Scene image comparisons
------------------------------------------------------------
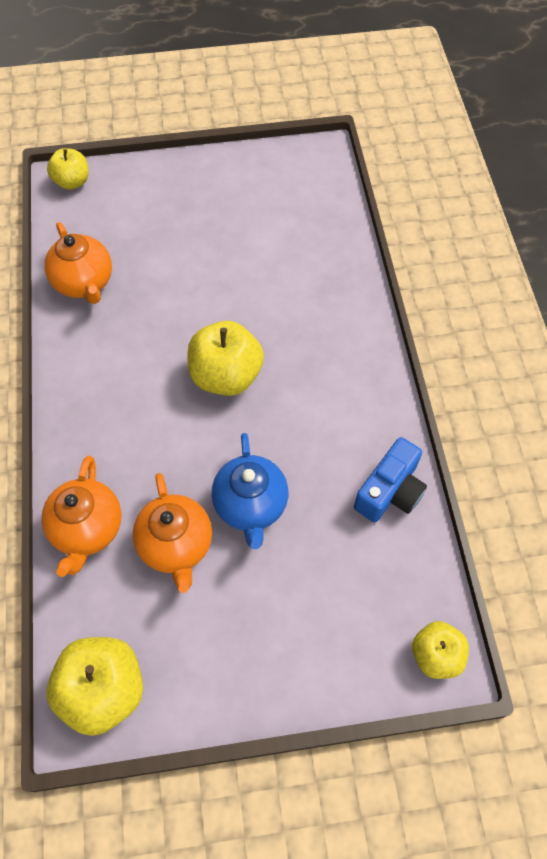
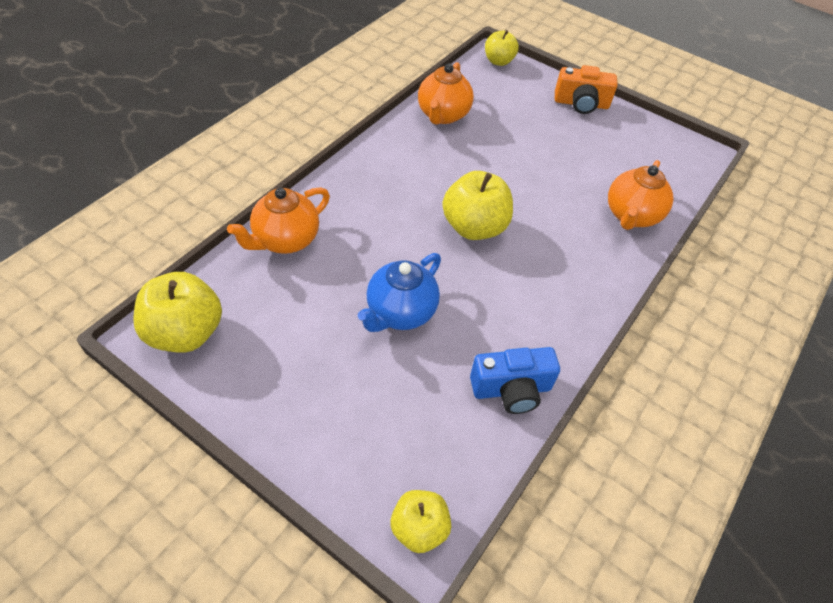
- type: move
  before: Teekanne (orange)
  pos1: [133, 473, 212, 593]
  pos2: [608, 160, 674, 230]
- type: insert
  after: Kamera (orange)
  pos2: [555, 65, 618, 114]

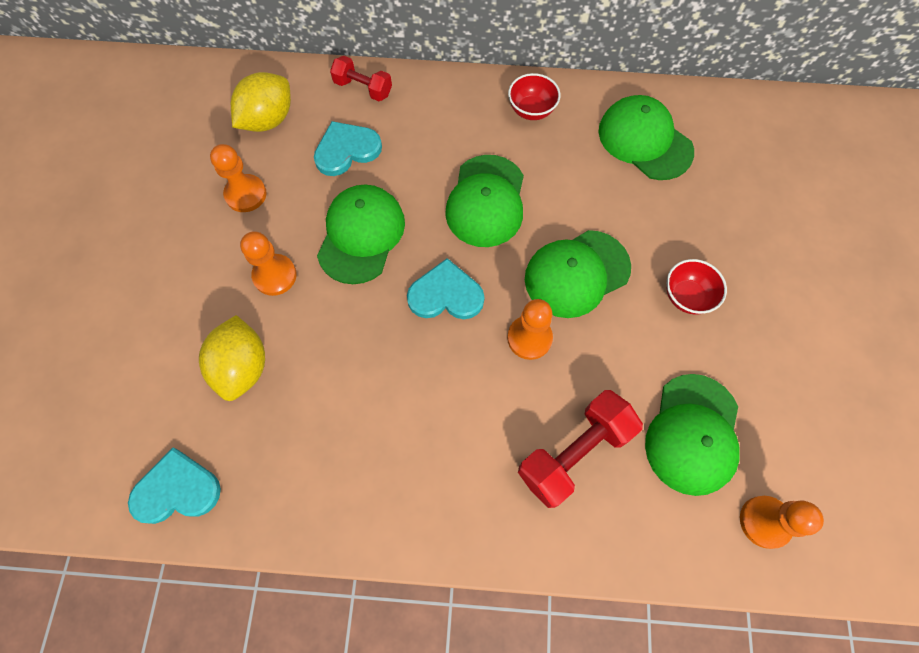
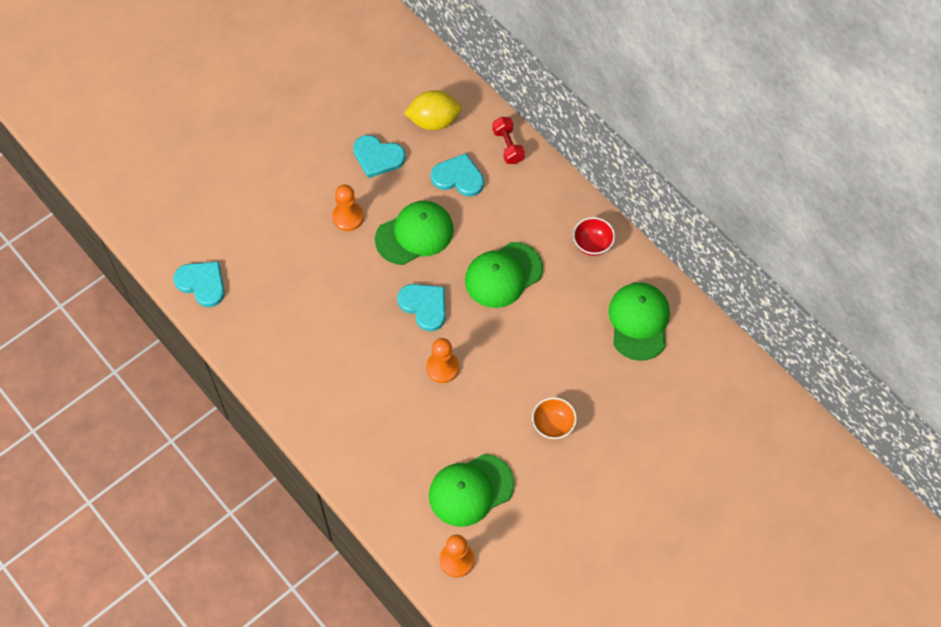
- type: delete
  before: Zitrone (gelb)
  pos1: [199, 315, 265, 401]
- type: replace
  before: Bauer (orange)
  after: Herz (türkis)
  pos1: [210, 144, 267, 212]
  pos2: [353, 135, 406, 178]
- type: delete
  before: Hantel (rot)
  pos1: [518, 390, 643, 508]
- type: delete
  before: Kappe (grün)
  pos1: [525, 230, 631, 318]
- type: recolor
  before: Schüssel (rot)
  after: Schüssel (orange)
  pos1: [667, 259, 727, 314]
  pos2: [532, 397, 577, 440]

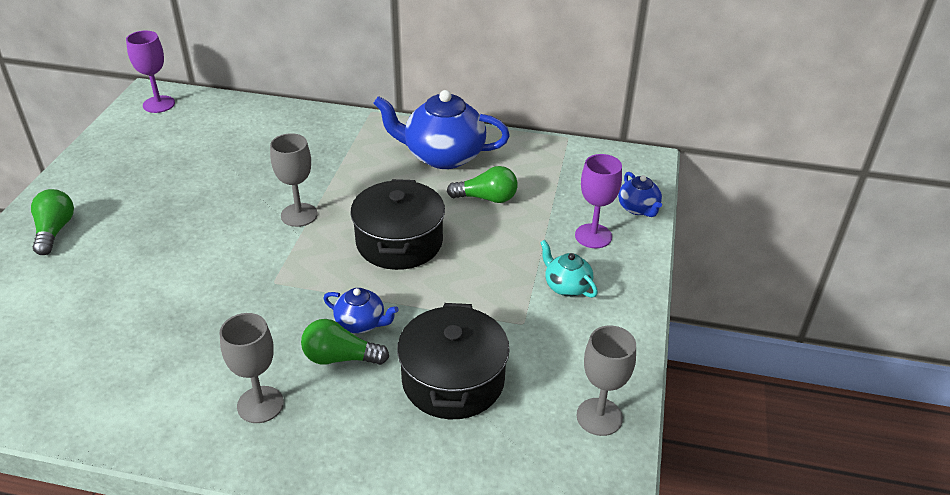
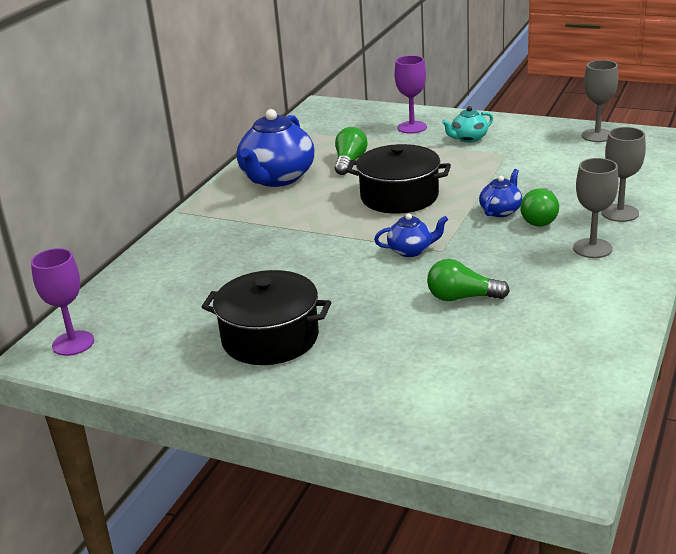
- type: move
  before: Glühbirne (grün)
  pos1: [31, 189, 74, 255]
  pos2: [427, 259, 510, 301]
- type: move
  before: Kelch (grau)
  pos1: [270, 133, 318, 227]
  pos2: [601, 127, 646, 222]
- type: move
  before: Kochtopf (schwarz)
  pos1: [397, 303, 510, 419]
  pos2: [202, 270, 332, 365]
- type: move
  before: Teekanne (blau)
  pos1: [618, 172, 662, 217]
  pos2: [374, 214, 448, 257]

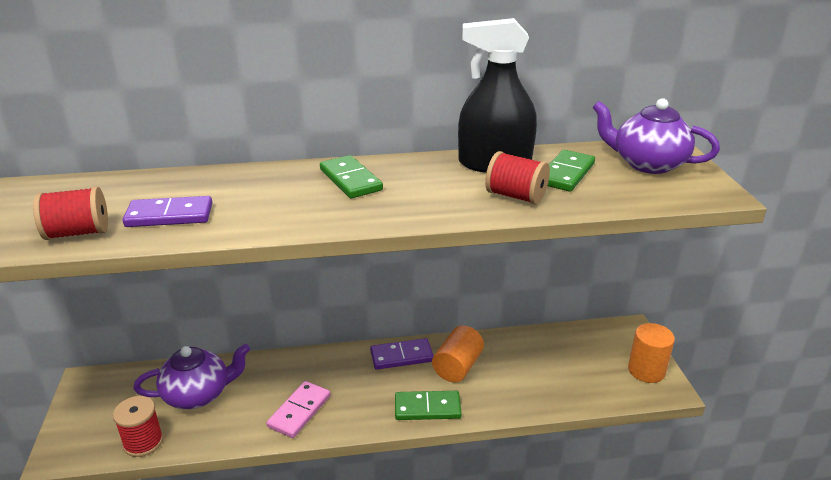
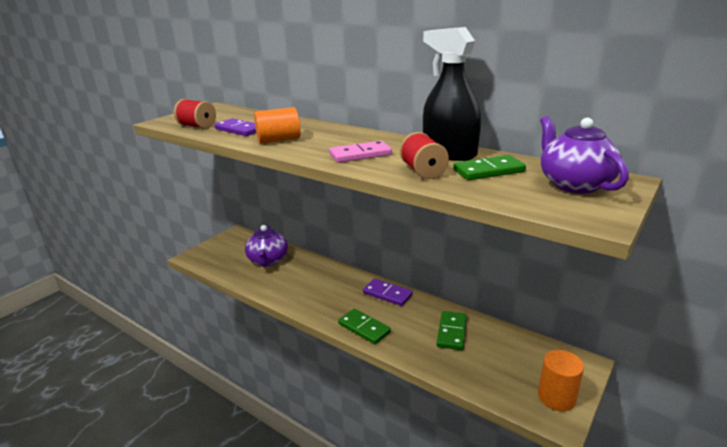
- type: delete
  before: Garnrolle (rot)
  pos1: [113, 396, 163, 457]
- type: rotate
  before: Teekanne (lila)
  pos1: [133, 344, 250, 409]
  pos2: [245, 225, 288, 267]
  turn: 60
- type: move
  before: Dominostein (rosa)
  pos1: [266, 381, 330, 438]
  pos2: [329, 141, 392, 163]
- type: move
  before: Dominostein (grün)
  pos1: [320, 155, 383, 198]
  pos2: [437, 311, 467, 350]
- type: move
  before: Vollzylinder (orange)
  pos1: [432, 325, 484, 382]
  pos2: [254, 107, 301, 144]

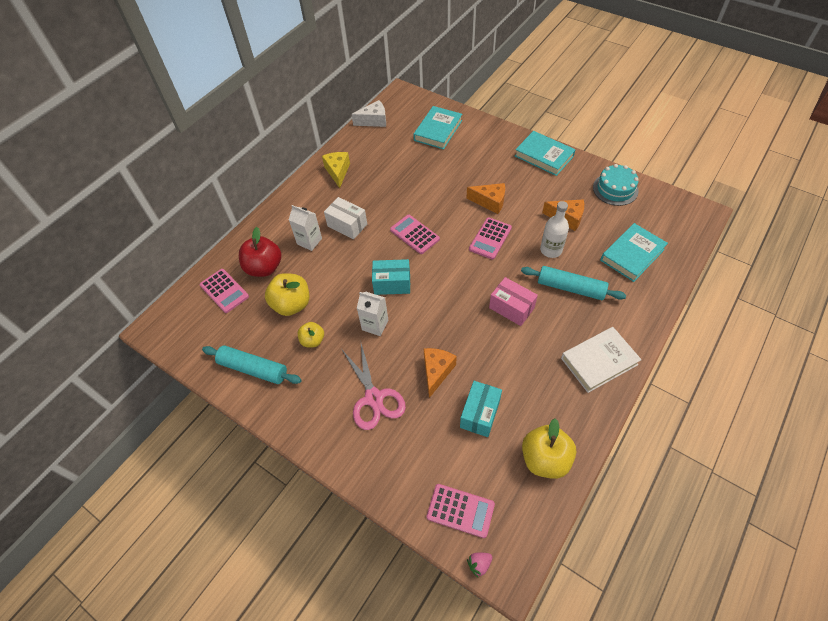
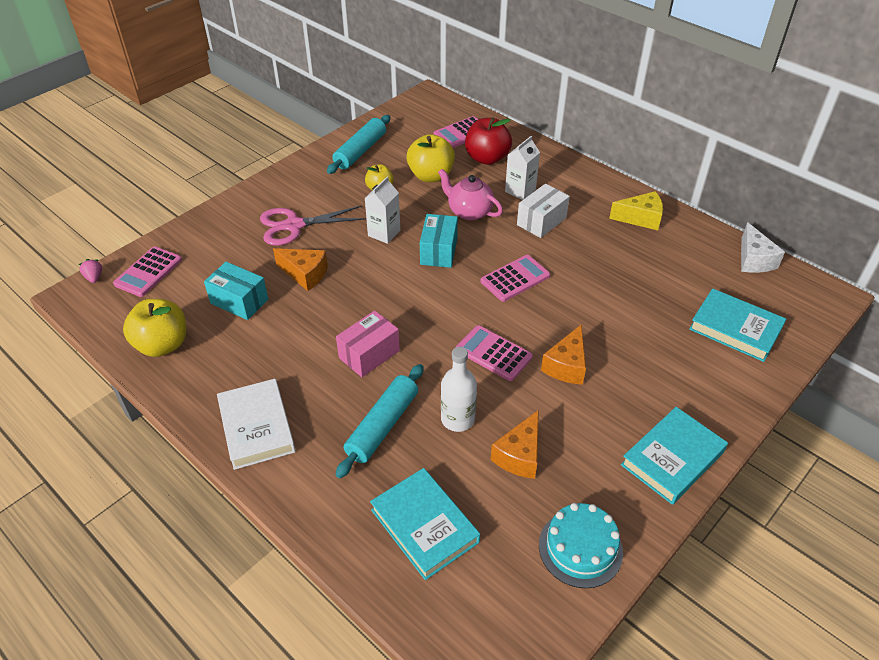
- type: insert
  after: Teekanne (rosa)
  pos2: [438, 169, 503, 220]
------------------------------------------------------------
- _Directions for this task_
With the pictures removed, return the data above word for word.

- _Result of this task_
- type: move
  before: Teekanne (orange)
  pos1: [133, 473, 212, 593]
  pos2: [608, 160, 674, 230]
- type: insert
  after: Kamera (orange)
  pos2: [555, 65, 618, 114]

- type: delete
  before: Zitrone (gelb)
  pos1: [199, 315, 265, 401]
- type: replace
  before: Bauer (orange)
  after: Herz (türkis)
  pos1: [210, 144, 267, 212]
  pos2: [353, 135, 406, 178]
- type: delete
  before: Hantel (rot)
  pos1: [518, 390, 643, 508]
- type: delete
  before: Kappe (grün)
  pos1: [525, 230, 631, 318]
- type: recolor
  before: Schüssel (rot)
  after: Schüssel (orange)
  pos1: [667, 259, 727, 314]
  pos2: [532, 397, 577, 440]

- type: move
  before: Glühbirne (grün)
  pos1: [31, 189, 74, 255]
  pos2: [427, 259, 510, 301]
- type: move
  before: Kelch (grau)
  pos1: [270, 133, 318, 227]
  pos2: [601, 127, 646, 222]
- type: move
  before: Kochtopf (schwarz)
  pos1: [397, 303, 510, 419]
  pos2: [202, 270, 332, 365]
- type: move
  before: Teekanne (blau)
  pos1: [618, 172, 662, 217]
  pos2: [374, 214, 448, 257]

- type: delete
  before: Garnrolle (rot)
  pos1: [113, 396, 163, 457]
- type: rotate
  before: Teekanne (lila)
  pos1: [133, 344, 250, 409]
  pos2: [245, 225, 288, 267]
  turn: 60
- type: move
  before: Dominostein (rosa)
  pos1: [266, 381, 330, 438]
  pos2: [329, 141, 392, 163]
- type: move
  before: Dominostein (grün)
  pos1: [320, 155, 383, 198]
  pos2: [437, 311, 467, 350]
- type: move
  before: Vollzylinder (orange)
  pos1: [432, 325, 484, 382]
  pos2: [254, 107, 301, 144]

- type: insert
  after: Teekanne (rosa)
  pos2: [438, 169, 503, 220]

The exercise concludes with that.